*Exercise instructions:* Write down exactly the line where "green capsule: 1 -> 0" occurs and every line that follows it through the end of the material below; include nothing else.

*** Opening Entries shown ***

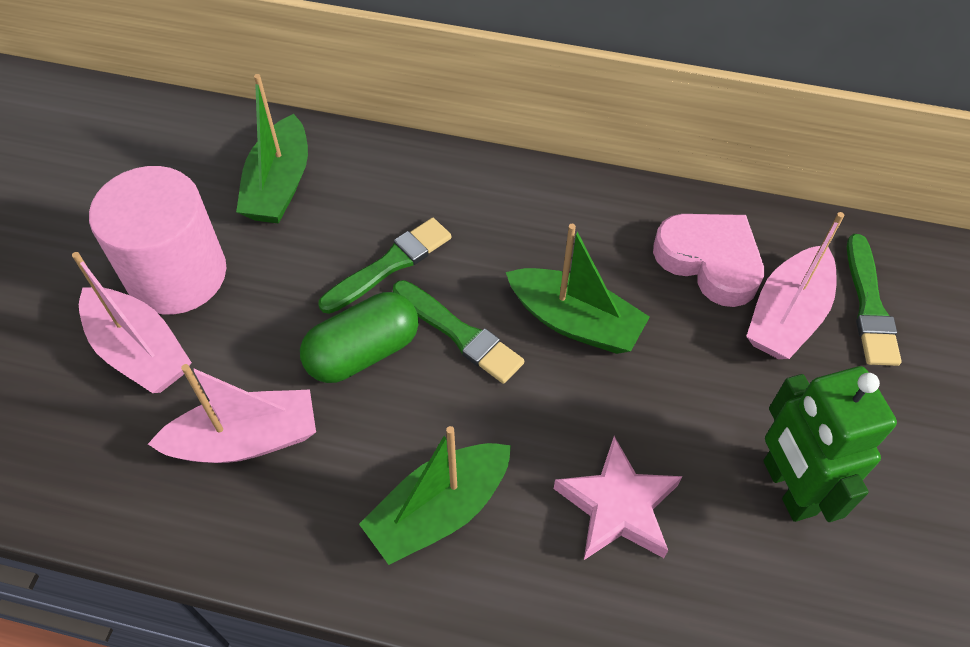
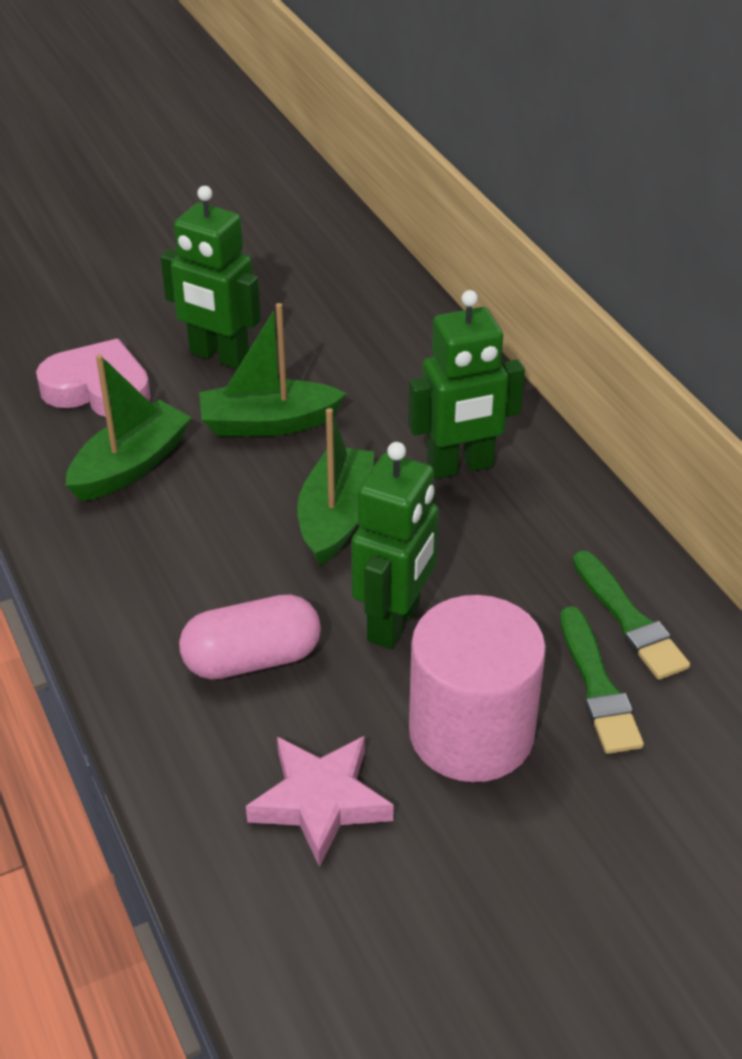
green brush: 3 -> 2
green capsule: 1 -> 0
green robot: 1 -> 3
pink boat: 3 -> 0
pink capsule: 0 -> 1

*** Closing Entries shown ***

*Written response:*
green capsule: 1 -> 0
green robot: 1 -> 3
pink boat: 3 -> 0
pink capsule: 0 -> 1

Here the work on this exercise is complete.